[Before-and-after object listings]
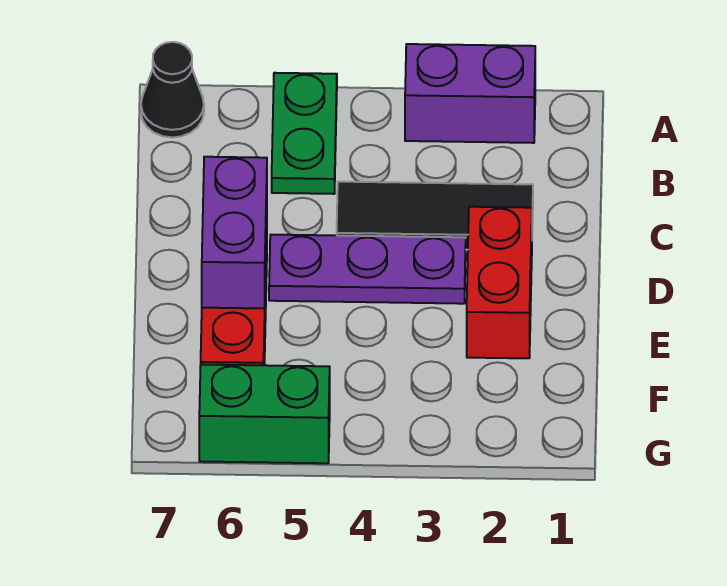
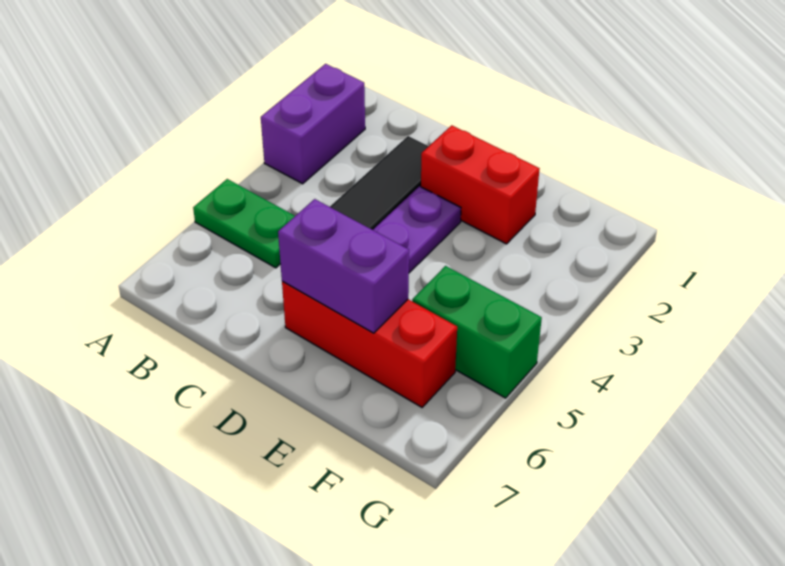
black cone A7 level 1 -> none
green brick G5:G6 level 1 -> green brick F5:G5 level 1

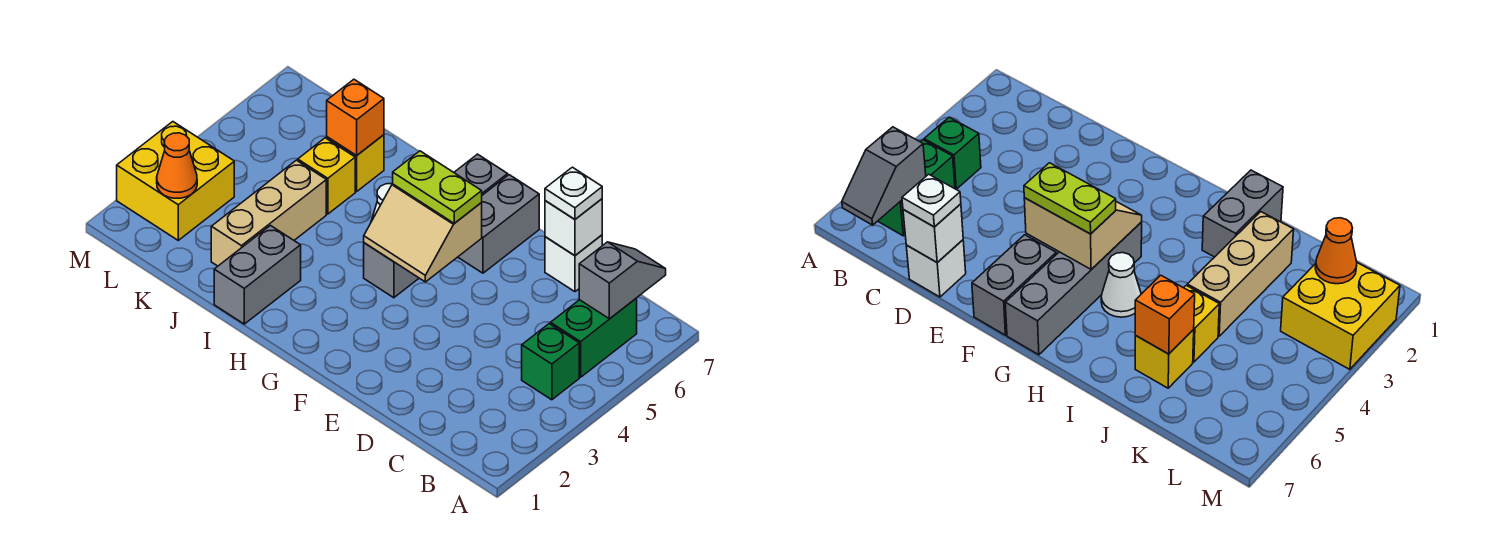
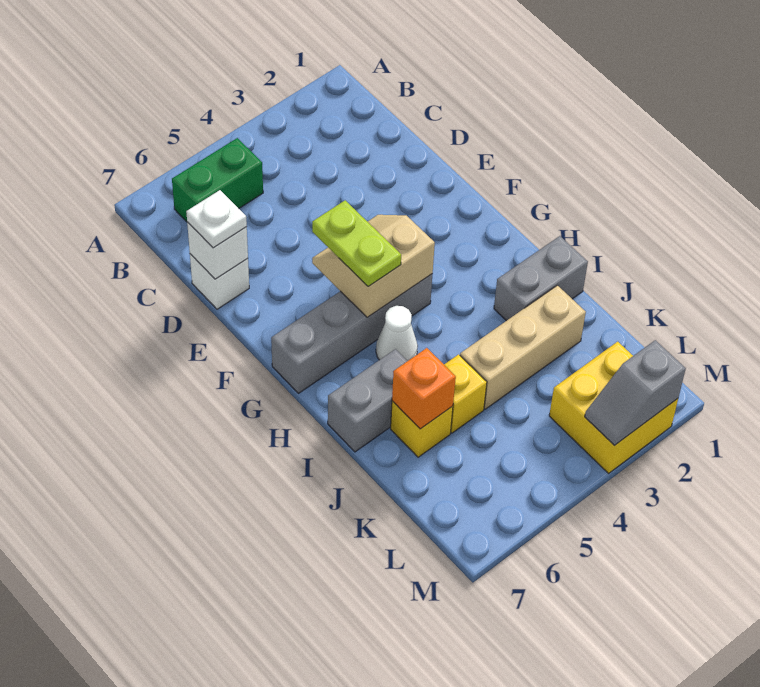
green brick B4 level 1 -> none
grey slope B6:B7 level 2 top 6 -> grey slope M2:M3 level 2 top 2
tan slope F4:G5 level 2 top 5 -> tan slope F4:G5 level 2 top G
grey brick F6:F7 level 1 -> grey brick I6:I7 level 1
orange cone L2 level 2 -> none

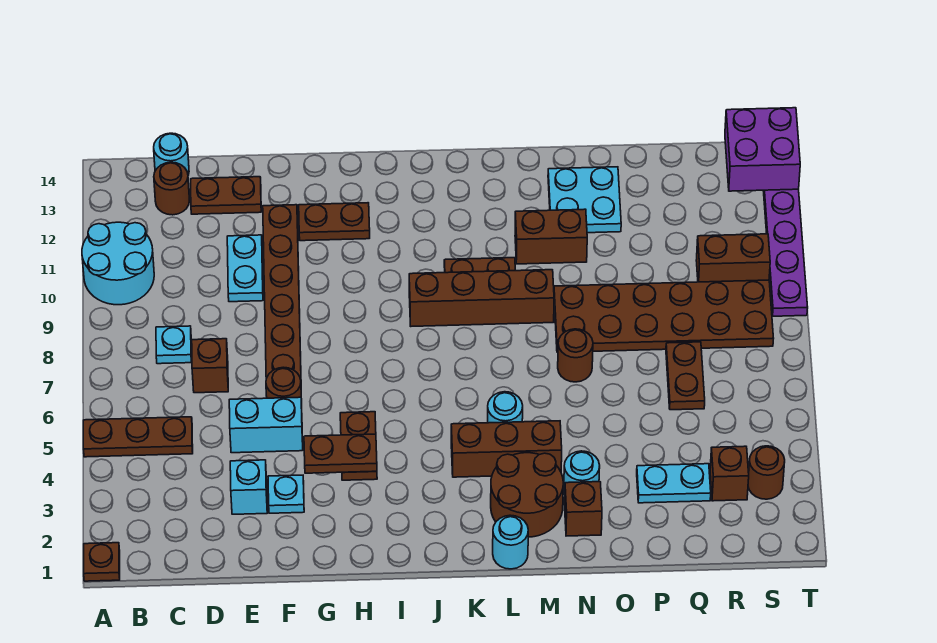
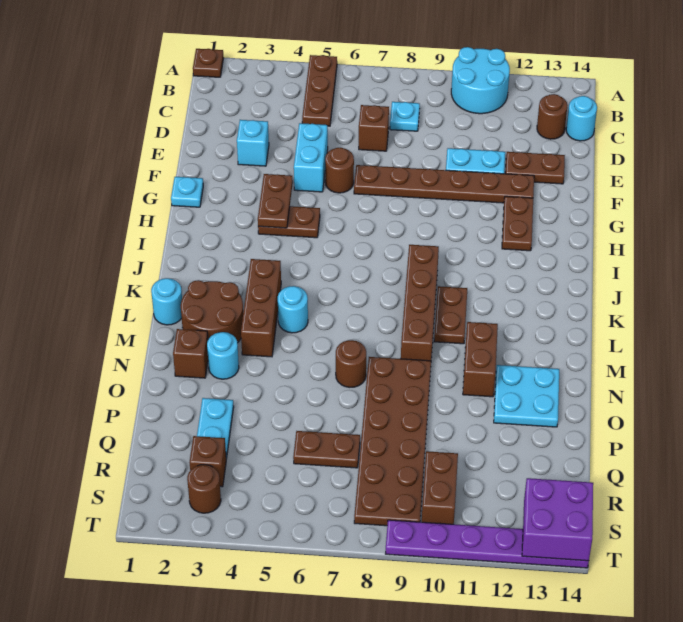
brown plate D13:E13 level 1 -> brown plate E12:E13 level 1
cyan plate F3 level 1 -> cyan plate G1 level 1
==
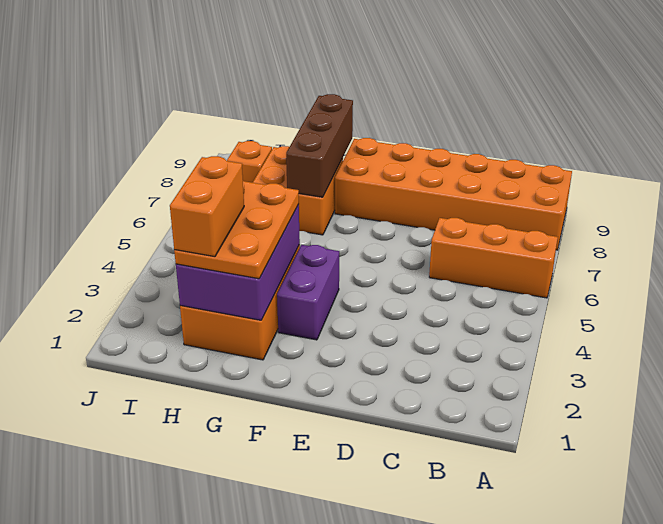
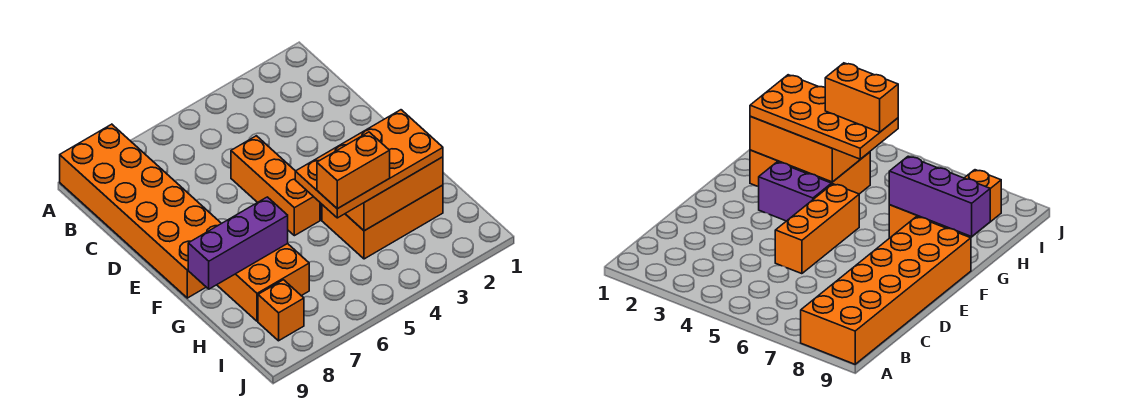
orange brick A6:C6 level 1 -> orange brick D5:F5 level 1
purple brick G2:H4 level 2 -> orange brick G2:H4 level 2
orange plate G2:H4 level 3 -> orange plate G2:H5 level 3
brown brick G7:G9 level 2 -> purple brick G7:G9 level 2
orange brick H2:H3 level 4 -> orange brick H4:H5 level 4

Work to be completed> Only one stretch of the entries above is needed: the lines from the one containing "black cone A7 level 1 -> none" through the one containing "cyan plate F3". Copy it exactly, without the pictures.

Solution to the problem>
black cone A7 level 1 -> none
green brick G5:G6 level 1 -> green brick F5:G5 level 1

green brick B4 level 1 -> none
grey slope B6:B7 level 2 top 6 -> grey slope M2:M3 level 2 top 2
tan slope F4:G5 level 2 top 5 -> tan slope F4:G5 level 2 top G
grey brick F6:F7 level 1 -> grey brick I6:I7 level 1
orange cone L2 level 2 -> none

brown plate D13:E13 level 1 -> brown plate E12:E13 level 1
cyan plate F3 level 1 -> cyan plate G1 level 1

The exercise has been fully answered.